'''

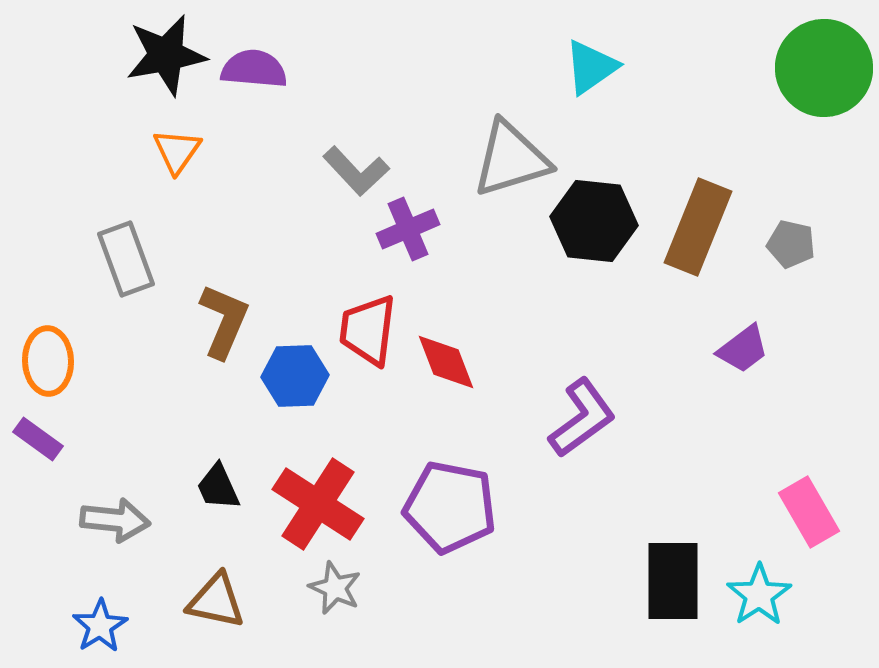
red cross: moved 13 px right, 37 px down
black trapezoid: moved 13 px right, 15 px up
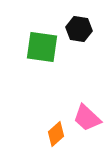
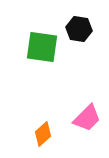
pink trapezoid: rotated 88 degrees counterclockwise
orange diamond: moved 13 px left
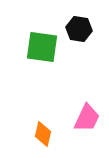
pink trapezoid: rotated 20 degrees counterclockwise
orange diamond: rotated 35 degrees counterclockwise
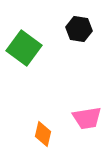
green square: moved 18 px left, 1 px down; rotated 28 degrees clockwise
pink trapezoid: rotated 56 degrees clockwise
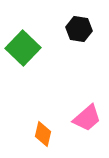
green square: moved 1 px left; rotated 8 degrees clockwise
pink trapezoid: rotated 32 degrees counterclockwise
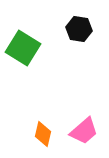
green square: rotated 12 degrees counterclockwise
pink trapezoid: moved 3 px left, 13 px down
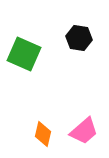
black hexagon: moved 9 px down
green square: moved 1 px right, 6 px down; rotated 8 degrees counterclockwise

'''
'''

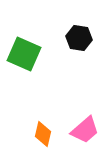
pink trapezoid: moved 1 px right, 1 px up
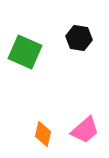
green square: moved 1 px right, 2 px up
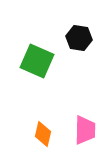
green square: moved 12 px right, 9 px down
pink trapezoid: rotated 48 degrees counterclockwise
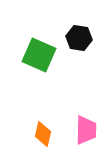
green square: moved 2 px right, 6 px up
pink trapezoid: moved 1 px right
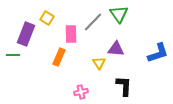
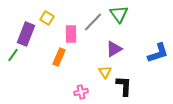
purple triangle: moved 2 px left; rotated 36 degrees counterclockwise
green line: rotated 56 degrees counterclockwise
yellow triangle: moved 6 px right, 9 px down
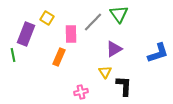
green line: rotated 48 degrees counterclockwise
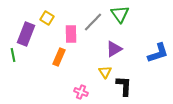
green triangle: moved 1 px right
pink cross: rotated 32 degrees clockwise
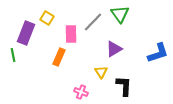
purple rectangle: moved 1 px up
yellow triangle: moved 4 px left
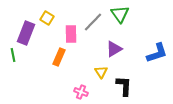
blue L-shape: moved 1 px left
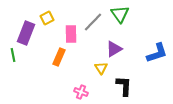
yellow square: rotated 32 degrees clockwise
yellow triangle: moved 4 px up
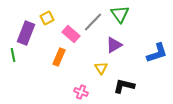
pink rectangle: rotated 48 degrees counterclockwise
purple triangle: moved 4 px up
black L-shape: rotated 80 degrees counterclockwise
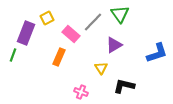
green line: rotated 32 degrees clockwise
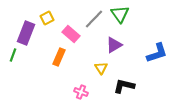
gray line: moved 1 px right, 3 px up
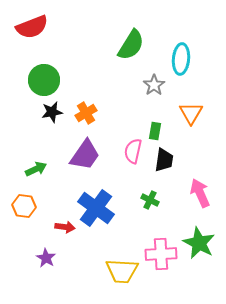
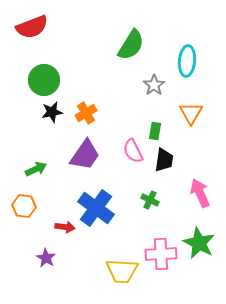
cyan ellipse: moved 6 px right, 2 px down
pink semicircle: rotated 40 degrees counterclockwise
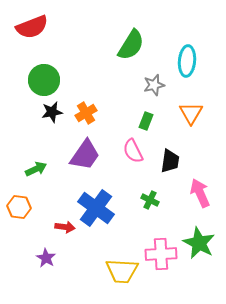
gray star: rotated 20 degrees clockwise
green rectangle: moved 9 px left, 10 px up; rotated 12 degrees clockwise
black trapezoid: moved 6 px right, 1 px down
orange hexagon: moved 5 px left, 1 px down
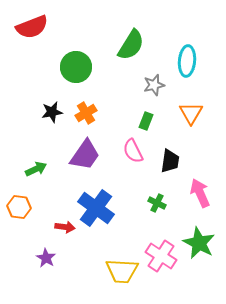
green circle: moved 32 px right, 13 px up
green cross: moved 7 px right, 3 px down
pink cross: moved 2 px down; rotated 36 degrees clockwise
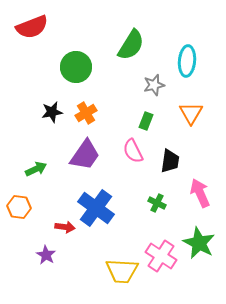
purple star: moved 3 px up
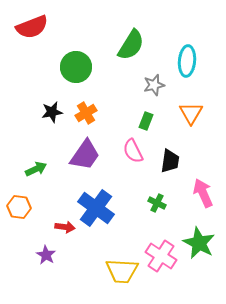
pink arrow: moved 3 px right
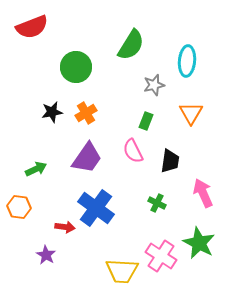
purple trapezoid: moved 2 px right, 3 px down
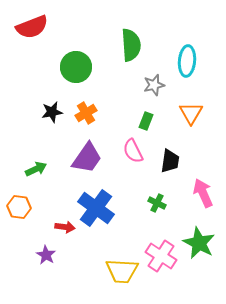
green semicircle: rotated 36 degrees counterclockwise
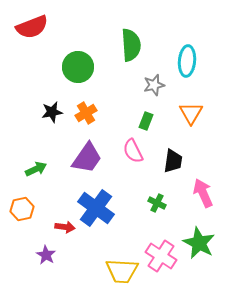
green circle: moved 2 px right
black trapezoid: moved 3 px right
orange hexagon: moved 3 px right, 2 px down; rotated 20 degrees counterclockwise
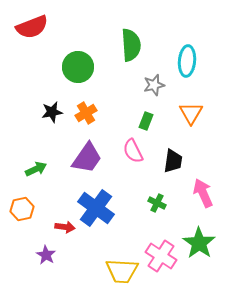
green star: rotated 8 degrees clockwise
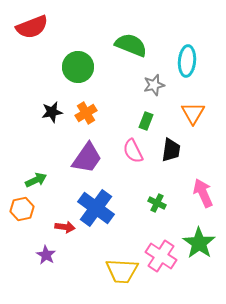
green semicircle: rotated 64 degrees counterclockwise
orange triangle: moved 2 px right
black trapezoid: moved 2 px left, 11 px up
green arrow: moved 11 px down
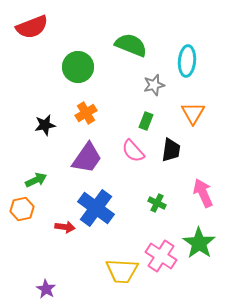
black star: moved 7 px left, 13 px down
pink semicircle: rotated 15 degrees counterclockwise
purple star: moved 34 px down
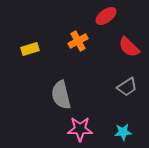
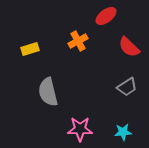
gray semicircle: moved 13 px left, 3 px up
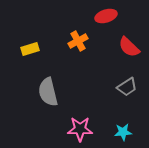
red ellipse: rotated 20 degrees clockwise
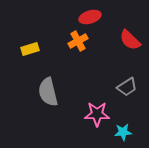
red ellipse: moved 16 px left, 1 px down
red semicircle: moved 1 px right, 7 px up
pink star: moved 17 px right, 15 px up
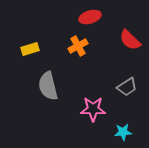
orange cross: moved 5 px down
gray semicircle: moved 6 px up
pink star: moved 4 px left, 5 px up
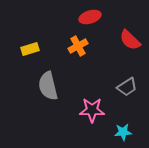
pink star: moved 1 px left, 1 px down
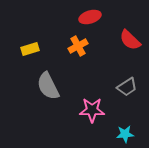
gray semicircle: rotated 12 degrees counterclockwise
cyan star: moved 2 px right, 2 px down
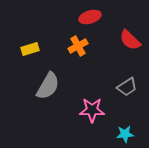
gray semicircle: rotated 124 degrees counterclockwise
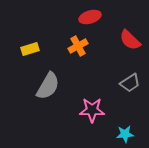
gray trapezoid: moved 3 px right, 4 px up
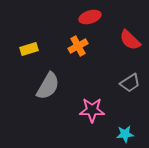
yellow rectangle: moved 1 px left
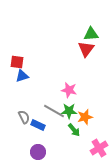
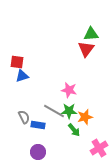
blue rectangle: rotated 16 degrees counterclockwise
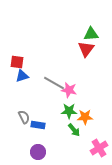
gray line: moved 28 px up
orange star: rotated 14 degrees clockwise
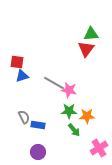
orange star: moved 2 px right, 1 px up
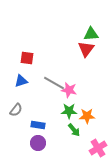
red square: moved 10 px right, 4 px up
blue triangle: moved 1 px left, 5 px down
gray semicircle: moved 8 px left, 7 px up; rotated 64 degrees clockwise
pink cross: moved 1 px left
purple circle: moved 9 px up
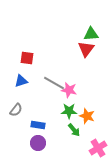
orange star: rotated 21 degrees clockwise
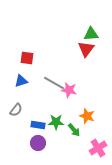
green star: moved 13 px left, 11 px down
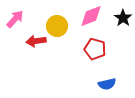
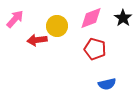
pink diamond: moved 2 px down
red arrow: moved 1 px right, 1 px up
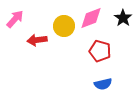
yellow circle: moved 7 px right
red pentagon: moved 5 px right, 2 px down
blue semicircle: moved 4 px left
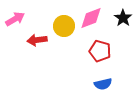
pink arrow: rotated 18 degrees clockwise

'''

• [Stated goal] In the part of the material that opens with the line containing "purple trapezoid: moved 2 px right, 3 px down" and closes with the line containing "orange star: moved 2 px right, 1 px up", swap "semicircle" for "half circle" and give those lines again with nothing else changed. Leave the picture lines out of your answer.

• [Completed exercise]
purple trapezoid: moved 2 px right, 3 px down
green half circle: rotated 36 degrees counterclockwise
green circle: moved 2 px right
black trapezoid: moved 3 px right
orange hexagon: moved 3 px right, 2 px down; rotated 20 degrees counterclockwise
green star: rotated 8 degrees clockwise
green half circle: rotated 64 degrees counterclockwise
orange triangle: moved 2 px right
black trapezoid: moved 2 px left, 11 px up
green arrow: moved 11 px down
black star: moved 7 px left, 13 px down
pink half circle: rotated 15 degrees counterclockwise
purple star: moved 34 px down
gray half circle: moved 13 px left, 3 px up
red ellipse: rotated 20 degrees clockwise
red ellipse: moved 16 px left, 1 px down
red half circle: moved 1 px right, 7 px up
pink star: moved 17 px right, 15 px up
orange cross: moved 5 px down
gray half circle: moved 6 px up
pink star: moved 4 px left, 5 px up
pink star: moved 1 px left, 1 px down
gray half circle: rotated 12 degrees counterclockwise
cyan star: moved 2 px right, 2 px down
gray half circle: rotated 124 degrees counterclockwise
gray trapezoid: moved 3 px right, 4 px up
yellow rectangle: moved 1 px left
blue rectangle: rotated 16 degrees counterclockwise
gray line: moved 28 px up
orange star: rotated 14 degrees clockwise
orange star: moved 2 px right, 1 px up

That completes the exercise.